§ EXERCISE DETAILS:
Return all entries below exactly. Skip nothing.

§ DATA FOR THIS EXERCISE:
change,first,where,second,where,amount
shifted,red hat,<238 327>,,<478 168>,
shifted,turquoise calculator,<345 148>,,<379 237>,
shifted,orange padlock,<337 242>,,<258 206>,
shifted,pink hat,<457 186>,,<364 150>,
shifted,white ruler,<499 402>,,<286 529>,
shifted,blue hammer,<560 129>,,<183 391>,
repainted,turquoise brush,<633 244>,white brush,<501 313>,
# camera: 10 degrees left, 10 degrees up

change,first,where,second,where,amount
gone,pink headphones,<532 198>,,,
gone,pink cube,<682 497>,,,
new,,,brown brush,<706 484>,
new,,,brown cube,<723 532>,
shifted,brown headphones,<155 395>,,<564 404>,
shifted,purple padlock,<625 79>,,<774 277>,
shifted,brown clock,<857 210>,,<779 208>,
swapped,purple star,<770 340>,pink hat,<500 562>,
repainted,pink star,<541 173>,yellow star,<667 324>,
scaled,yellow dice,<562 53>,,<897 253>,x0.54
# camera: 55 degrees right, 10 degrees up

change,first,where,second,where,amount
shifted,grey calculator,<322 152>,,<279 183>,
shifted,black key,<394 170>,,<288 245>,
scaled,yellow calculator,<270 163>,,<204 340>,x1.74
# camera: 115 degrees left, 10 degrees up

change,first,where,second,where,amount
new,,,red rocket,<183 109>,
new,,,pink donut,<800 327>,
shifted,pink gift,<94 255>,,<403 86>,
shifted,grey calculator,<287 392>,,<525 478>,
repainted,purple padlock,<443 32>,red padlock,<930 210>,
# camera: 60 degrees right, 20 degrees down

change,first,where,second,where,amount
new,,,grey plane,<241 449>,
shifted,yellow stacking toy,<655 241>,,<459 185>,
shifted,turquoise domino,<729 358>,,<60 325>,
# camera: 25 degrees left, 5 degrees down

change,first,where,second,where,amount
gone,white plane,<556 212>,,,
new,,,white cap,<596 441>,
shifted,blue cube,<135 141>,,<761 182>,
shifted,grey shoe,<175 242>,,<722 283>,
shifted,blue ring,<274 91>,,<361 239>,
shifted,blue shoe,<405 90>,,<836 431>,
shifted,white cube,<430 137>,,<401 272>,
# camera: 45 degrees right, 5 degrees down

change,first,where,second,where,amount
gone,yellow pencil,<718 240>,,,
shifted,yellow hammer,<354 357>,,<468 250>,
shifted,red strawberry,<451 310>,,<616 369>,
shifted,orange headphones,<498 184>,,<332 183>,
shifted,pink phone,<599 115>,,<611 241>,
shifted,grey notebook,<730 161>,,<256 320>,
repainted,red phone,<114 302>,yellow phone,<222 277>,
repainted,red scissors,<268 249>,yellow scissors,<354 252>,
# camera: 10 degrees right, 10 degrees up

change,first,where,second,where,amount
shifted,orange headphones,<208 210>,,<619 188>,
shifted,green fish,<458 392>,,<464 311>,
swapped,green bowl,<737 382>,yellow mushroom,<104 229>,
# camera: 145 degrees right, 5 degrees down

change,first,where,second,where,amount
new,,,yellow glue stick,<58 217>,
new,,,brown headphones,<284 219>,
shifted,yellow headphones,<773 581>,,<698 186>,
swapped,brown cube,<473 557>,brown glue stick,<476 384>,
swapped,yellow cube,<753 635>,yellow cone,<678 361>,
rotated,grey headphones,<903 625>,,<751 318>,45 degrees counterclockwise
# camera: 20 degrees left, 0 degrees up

§ EXERCISE RESPONSE:
change,first,where,second,where,amount
shifted,red hat,<238 327>,,<478 168>,
shifted,turquoise calculator,<345 148>,,<379 237>,
shifted,orange padlock,<337 242>,,<258 206>,
shifted,pink hat,<457 186>,,<364 150>,
shifted,white ruler,<499 402>,,<286 529>,
shifted,blue hammer,<560 129>,,<183 391>,
repainted,turquoise brush,<633 244>,white brush,<501 313>,
# camera: 10 degrees left, 10 degrees up

change,first,where,second,where,amount
gone,pink headphones,<532 198>,,,
gone,pink cube,<682 497>,,,
new,,,brown brush,<706 484>,
new,,,brown cube,<723 532>,
shifted,brown headphones,<155 395>,,<564 404>,
shifted,purple padlock,<625 79>,,<774 277>,
shifted,brown clock,<857 210>,,<779 208>,
swapped,purple star,<770 340>,pink hat,<500 562>,
repainted,pink star,<541 173>,yellow star,<667 324>,
scaled,yellow dice,<562 53>,,<897 253>,x0.54
# camera: 55 degrees right, 10 degrees up

change,first,where,second,where,amount
shifted,grey calculator,<322 152>,,<279 183>,
shifted,black key,<394 170>,,<288 245>,
scaled,yellow calculator,<270 163>,,<204 340>,x1.74
# camera: 115 degrees left, 10 degrees up

change,first,where,second,where,amount
new,,,red rocket,<183 109>,
new,,,pink donut,<800 327>,
shifted,pink gift,<94 255>,,<403 86>,
shifted,grey calculator,<287 392>,,<525 478>,
repainted,purple padlock,<443 32>,red padlock,<930 210>,
# camera: 60 degrees right, 20 degrees down

change,first,where,second,where,amount
new,,,grey plane,<241 449>,
shifted,yellow stacking toy,<655 241>,,<459 185>,
shifted,turquoise domino,<729 358>,,<60 325>,
# camera: 25 degrees left, 5 degrees down

change,first,where,second,where,amount
gone,white plane,<556 212>,,,
new,,,white cap,<596 441>,
shifted,blue cube,<135 141>,,<761 182>,
shifted,grey shoe,<175 242>,,<722 283>,
shifted,blue ring,<274 91>,,<361 239>,
shifted,blue shoe,<405 90>,,<836 431>,
shifted,white cube,<430 137>,,<401 272>,
# camera: 45 degrees right, 5 degrees down

change,first,where,second,where,amount
gone,yellow pencil,<718 240>,,,
shifted,yellow hammer,<354 357>,,<468 250>,
shifted,red strawberry,<451 310>,,<616 369>,
shifted,orange headphones,<498 184>,,<332 183>,
shifted,pink phone,<599 115>,,<611 241>,
shifted,grey notebook,<730 161>,,<256 320>,
repainted,red phone,<114 302>,yellow phone,<222 277>,
repainted,red scissors,<268 249>,yellow scissors,<354 252>,
# camera: 10 degrees right, 10 degrees up

change,first,where,second,where,amount
shifted,orange headphones,<208 210>,,<619 188>,
shifted,green fish,<458 392>,,<464 311>,
swapped,green bowl,<737 382>,yellow mushroom,<104 229>,
# camera: 145 degrees right, 5 degrees down

change,first,where,second,where,amount
new,,,yellow glue stick,<58 217>,
new,,,brown headphones,<284 219>,
shifted,yellow headphones,<773 581>,,<698 186>,
swapped,brown cube,<473 557>,brown glue stick,<476 384>,
swapped,yellow cube,<753 635>,yellow cone,<678 361>,
rotated,grey headphones,<903 625>,,<751 318>,45 degrees counterclockwise
# camera: 20 degrees left, 0 degrees up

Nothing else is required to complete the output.